[Data items]
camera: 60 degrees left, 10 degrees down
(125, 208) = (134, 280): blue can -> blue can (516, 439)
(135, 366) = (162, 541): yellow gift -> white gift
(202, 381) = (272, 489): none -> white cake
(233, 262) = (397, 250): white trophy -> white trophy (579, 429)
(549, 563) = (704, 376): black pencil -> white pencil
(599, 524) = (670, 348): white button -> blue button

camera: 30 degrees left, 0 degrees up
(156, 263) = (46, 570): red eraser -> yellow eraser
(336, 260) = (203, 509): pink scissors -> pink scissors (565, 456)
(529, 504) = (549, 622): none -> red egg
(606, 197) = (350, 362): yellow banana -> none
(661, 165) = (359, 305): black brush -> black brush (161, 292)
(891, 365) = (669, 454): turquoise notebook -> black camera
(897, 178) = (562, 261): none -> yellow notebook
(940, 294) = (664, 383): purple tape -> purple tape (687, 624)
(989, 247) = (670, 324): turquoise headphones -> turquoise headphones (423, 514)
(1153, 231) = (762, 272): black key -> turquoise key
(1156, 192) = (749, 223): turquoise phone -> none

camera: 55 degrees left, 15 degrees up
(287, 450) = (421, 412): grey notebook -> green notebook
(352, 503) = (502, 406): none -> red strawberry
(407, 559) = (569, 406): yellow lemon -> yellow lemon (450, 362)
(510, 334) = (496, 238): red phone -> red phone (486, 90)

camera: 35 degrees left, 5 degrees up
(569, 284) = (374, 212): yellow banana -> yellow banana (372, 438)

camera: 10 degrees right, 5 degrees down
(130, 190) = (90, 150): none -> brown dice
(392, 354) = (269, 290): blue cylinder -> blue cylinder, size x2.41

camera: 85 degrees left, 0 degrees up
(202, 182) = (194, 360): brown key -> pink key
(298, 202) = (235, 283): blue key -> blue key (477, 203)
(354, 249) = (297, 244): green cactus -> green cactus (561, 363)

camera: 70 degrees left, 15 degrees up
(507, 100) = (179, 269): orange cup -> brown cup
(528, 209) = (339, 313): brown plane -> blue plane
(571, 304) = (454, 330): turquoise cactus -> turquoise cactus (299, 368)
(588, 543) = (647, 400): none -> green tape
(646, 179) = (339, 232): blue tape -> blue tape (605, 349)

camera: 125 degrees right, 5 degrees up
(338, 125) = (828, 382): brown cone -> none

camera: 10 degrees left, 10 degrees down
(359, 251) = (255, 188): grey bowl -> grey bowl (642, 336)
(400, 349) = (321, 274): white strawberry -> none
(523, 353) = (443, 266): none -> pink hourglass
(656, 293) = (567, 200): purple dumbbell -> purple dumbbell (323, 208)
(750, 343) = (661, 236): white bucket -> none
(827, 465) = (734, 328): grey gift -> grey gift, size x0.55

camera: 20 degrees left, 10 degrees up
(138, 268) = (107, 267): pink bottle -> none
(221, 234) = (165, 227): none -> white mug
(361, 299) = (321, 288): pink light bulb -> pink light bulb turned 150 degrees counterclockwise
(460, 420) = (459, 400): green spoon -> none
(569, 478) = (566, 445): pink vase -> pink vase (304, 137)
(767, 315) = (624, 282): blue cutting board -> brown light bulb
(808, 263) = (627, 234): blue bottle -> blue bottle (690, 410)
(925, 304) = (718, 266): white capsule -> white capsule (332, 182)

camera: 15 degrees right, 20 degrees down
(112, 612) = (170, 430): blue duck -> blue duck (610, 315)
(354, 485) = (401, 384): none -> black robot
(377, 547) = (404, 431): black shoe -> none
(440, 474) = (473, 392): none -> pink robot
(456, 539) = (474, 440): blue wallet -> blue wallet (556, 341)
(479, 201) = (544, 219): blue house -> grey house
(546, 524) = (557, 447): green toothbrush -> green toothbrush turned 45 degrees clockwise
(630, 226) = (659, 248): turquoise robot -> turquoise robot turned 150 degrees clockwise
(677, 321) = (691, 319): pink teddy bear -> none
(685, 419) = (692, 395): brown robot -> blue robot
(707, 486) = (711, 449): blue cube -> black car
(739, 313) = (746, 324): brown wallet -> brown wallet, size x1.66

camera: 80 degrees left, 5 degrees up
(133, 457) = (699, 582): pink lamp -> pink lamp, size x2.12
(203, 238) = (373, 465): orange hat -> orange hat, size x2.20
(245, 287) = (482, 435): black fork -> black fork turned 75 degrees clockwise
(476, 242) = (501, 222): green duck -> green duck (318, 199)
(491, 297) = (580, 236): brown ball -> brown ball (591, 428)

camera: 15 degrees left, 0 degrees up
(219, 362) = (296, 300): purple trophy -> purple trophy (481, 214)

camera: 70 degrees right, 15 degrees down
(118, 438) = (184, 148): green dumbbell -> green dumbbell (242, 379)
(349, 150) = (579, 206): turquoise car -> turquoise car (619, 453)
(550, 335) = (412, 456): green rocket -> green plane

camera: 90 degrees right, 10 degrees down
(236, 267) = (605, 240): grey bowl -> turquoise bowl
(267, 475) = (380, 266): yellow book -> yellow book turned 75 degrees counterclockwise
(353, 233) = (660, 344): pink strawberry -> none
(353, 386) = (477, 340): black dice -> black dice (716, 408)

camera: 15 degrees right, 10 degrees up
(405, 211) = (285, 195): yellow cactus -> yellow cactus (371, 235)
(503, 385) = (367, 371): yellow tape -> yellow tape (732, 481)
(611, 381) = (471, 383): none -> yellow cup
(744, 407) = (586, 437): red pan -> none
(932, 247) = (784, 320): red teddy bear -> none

● Action item: Scan the records above for the word "bear". Show each line in which it appears.

● Solved exercise:
(677, 321) = (691, 319): pink teddy bear -> none
(932, 247) = (784, 320): red teddy bear -> none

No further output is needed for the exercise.